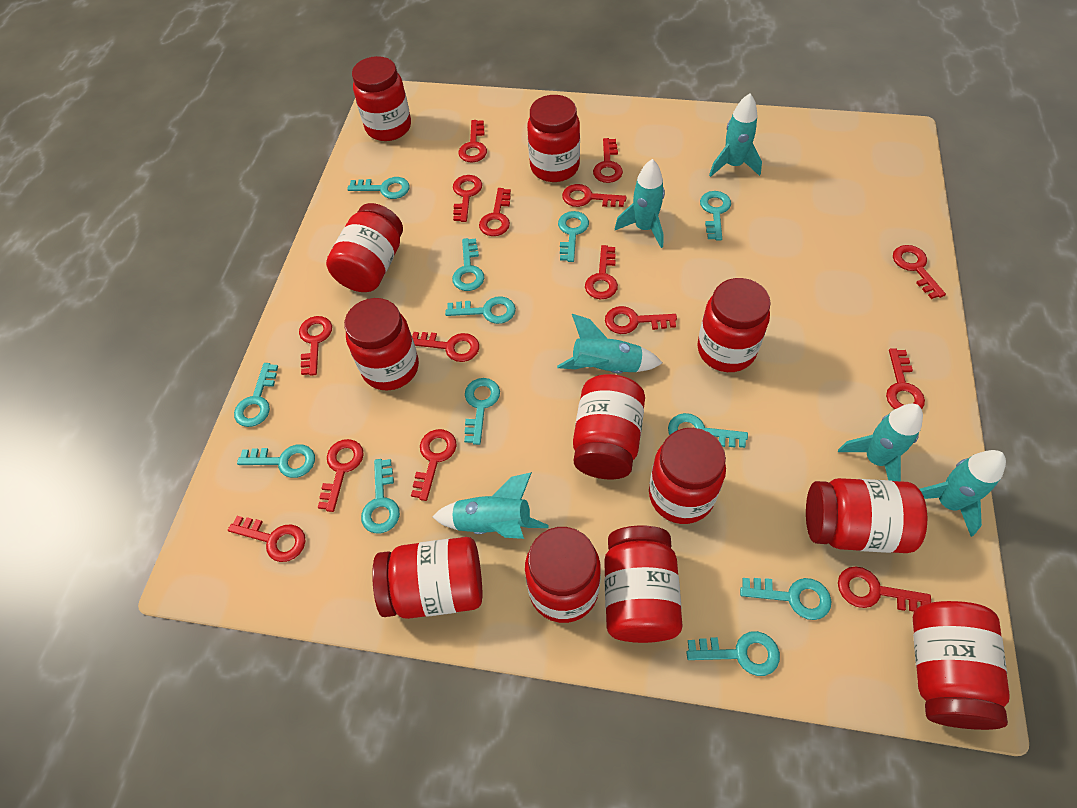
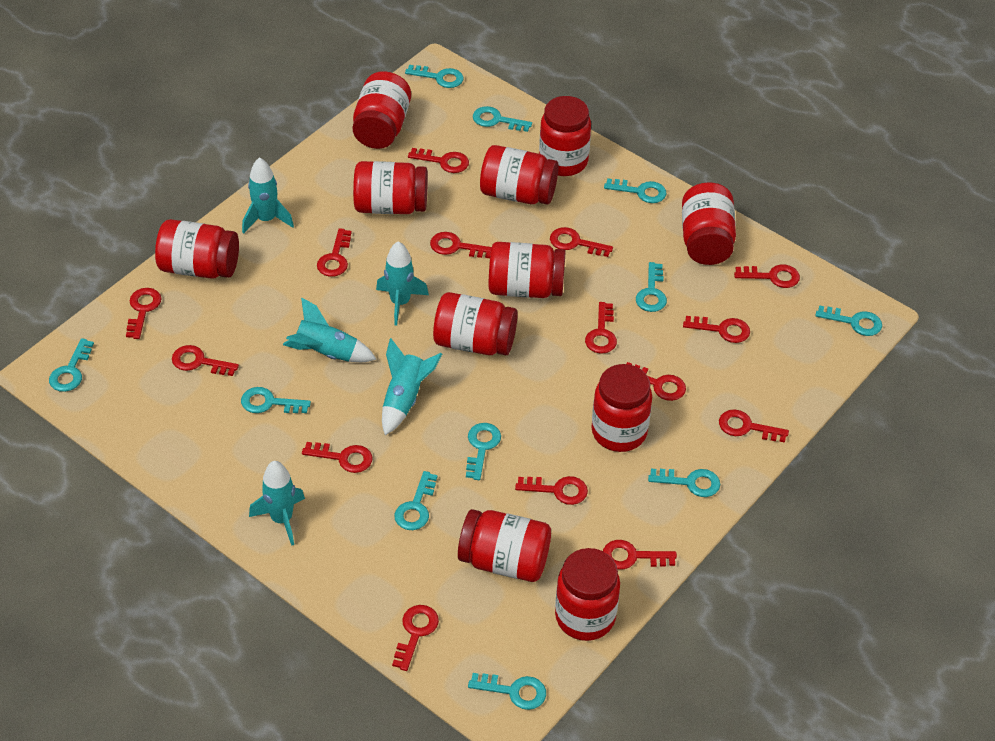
red jar: 12 -> 11
turquoise key: 12 -> 11
turquoise rocket: 6 -> 5

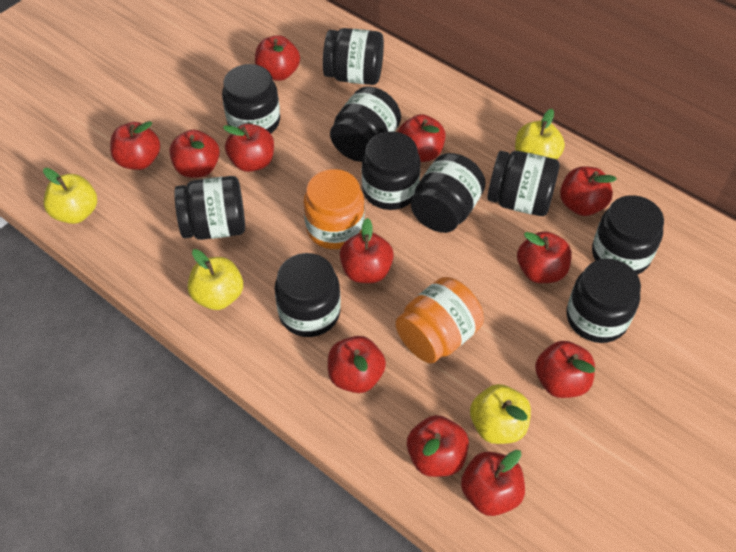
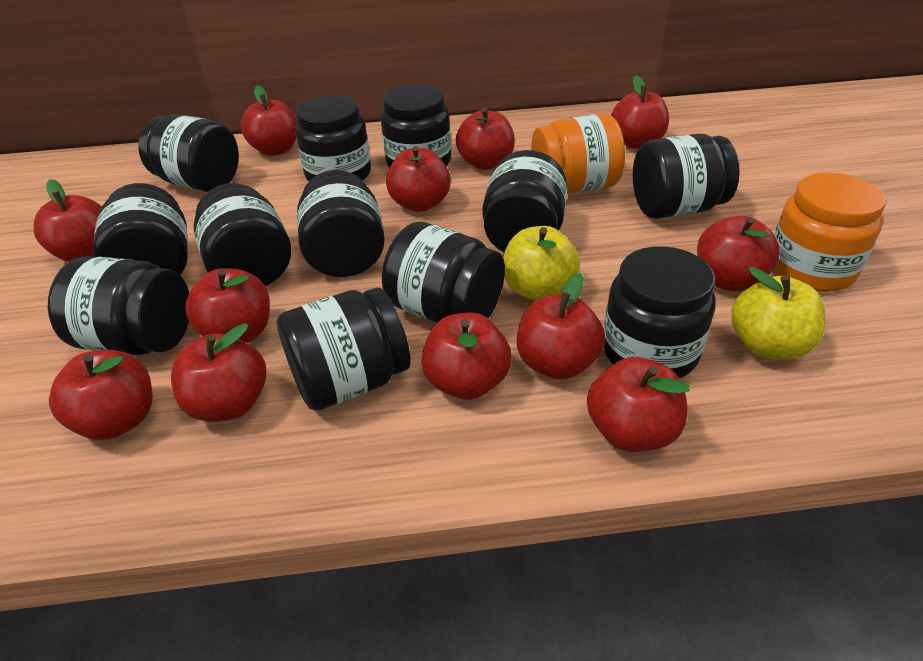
black jar: 10 -> 12
yellow apple: 4 -> 2

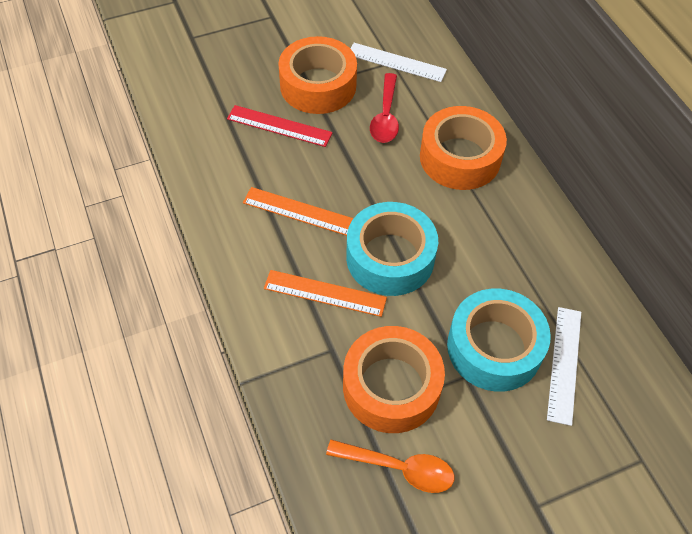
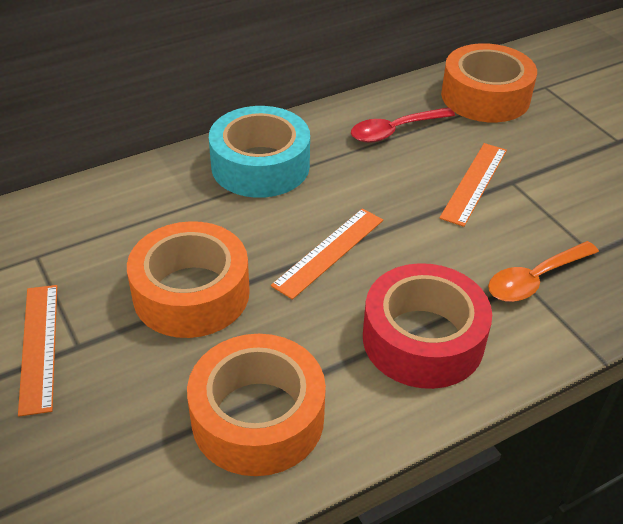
orange ruler: 2 -> 3
red ruler: 1 -> 0
red tape: 0 -> 1
turquoise tape: 2 -> 1
white ruler: 2 -> 0

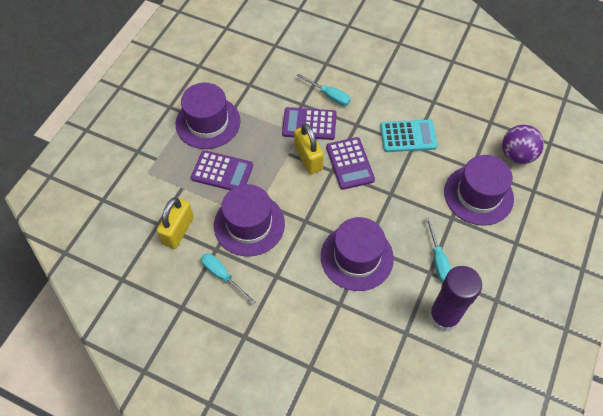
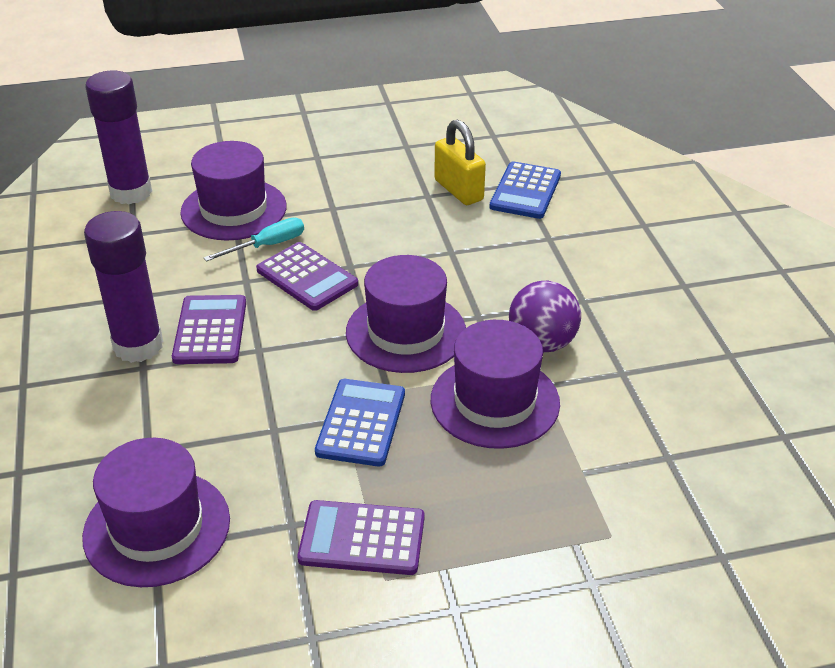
blue calculator: 0 -> 2
purple glue stick: 1 -> 2
turquoise calculator: 1 -> 0
turquoise screwdriver: 3 -> 1
yellow padlock: 2 -> 1

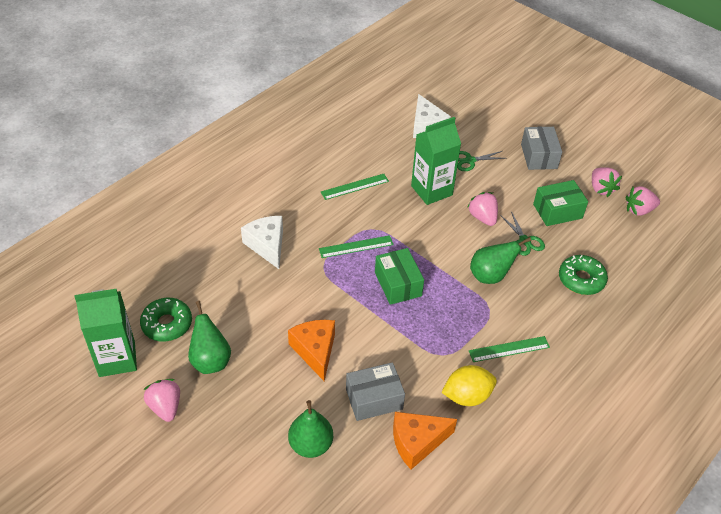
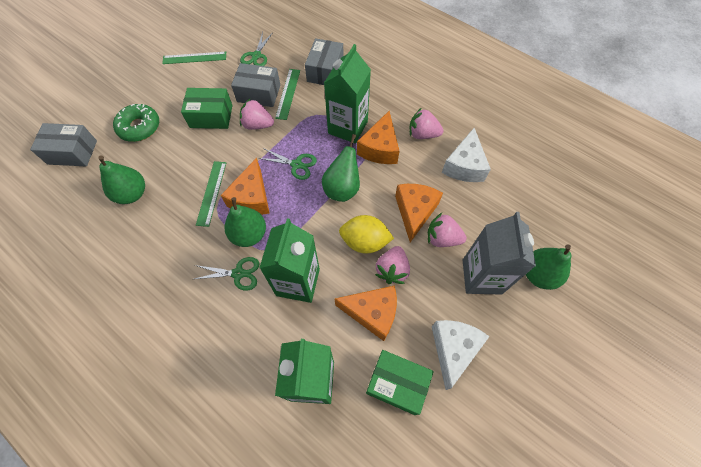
green carton: 2 -> 3
green donut: 2 -> 1
green pear: 3 -> 4
green scissors: 2 -> 3
grey box: 2 -> 3
grey carton: 0 -> 1
orange cheese: 2 -> 4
****************
# [EXERCISE AIM]
No pictures belong in the answer, only the lines from the top of the listing through the line containing "green pear: 3 -> 4", repeated word for word.

# [WRITTEN RESPONSE]
red jar: 12 -> 11
turquoise key: 12 -> 11
turquoise rocket: 6 -> 5

black jar: 10 -> 12
yellow apple: 4 -> 2

orange ruler: 2 -> 3
red ruler: 1 -> 0
red tape: 0 -> 1
turquoise tape: 2 -> 1
white ruler: 2 -> 0

blue calculator: 0 -> 2
purple glue stick: 1 -> 2
turquoise calculator: 1 -> 0
turquoise screwdriver: 3 -> 1
yellow padlock: 2 -> 1

green carton: 2 -> 3
green donut: 2 -> 1
green pear: 3 -> 4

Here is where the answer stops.